> [DIRECTIONS]:
Can you turn every line of the records below into a JSON list of strings, one string per line, with blank lines left out?

> [EXERCISE INPUT]:
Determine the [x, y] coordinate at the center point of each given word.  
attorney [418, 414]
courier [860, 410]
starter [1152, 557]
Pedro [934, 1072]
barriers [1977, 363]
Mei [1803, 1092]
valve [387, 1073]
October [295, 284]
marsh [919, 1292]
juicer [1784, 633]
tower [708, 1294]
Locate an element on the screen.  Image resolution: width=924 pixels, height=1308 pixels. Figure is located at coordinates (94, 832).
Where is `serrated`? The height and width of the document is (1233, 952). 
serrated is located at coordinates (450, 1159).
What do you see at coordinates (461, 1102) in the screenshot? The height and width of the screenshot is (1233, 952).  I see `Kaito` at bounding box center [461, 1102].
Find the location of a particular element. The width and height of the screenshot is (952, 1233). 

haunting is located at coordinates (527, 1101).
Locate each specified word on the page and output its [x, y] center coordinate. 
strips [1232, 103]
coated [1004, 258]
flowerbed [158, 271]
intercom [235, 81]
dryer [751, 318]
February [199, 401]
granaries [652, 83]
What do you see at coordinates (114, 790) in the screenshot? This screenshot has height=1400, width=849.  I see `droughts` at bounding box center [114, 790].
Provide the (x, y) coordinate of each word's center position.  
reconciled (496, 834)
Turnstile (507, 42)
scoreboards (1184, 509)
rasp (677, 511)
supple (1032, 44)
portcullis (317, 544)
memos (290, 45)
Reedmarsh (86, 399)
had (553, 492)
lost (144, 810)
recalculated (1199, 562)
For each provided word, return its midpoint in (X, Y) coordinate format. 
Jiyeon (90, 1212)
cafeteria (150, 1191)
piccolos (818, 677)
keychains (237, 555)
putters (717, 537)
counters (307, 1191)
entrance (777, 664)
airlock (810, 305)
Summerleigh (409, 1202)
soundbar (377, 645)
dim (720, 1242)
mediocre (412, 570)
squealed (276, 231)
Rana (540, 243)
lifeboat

> [WORKED SOLUTION]:
[
  "Determine the [x, y] coordinate at the center point of each given word.  ",
  "attorney [418, 414]",
  "courier [860, 410]",
  "starter [1152, 557]",
  "Pedro [934, 1072]",
  "barriers [1977, 363]",
  "Mei [1803, 1092]",
  "valve [387, 1073]",
  "October [295, 284]",
  "marsh [919, 1292]",
  "juicer [1784, 633]",
  "tower [708, 1294]",
  "Locate an element on the screen.  Image resolution: width=924 pixels, height=1308 pixels. Figure is located at coordinates (94, 832).",
  "Where is `serrated`? The height and width of the document is (1233, 952). ",
  "serrated is located at coordinates (450, 1159).",
  "What do you see at coordinates (461, 1102) in the screenshot? The height and width of the screenshot is (1233, 952).  I see `Kaito` at bounding box center [461, 1102].",
  "Find the location of a particular element. The width and height of the screenshot is (952, 1233). ",
  "haunting is located at coordinates (527, 1101).",
  "Locate each specified word on the page and output its [x, y] center coordinate. ",
  "strips [1232, 103]",
  "coated [1004, 258]",
  "flowerbed [158, 271]",
  "intercom [235, 81]",
  "dryer [751, 318]",
  "February [199, 401]",
  "granaries [652, 83]",
  "What do you see at coordinates (114, 790) in the screenshot? This screenshot has height=1400, width=849.  I see `droughts` at bounding box center [114, 790].",
  "Provide the (x, y) coordinate of each word's center position.  ",
  "reconciled (496, 834)",
  "Turnstile (507, 42)",
  "scoreboards (1184, 509)",
  "rasp (677, 511)",
  "supple (1032, 44)",
  "portcullis (317, 544)",
  "memos (290, 45)",
  "Reedmarsh (86, 399)",
  "had (553, 492)",
  "lost (144, 810)",
  "recalculated (1199, 562)",
  "For each provided word, return its midpoint in (X, Y) coordinate format. ",
  "Jiyeon (90, 1212)",
  "cafeteria (150, 1191)",
  "piccolos (818, 677)",
  "keychains (237, 555)",
  "putters (717, 537)",
  "counters (307, 1191)",
  "entrance (777, 664)",
  "airlock (810, 305)",
  "Summerleigh (409, 1202)",
  "soundbar (377, 645)",
  "dim (720, 1242)",
  "mediocre (412, 570)",
  "squealed (276, 231)",
  "Rana (540, 243)",
  "lifeboat"
]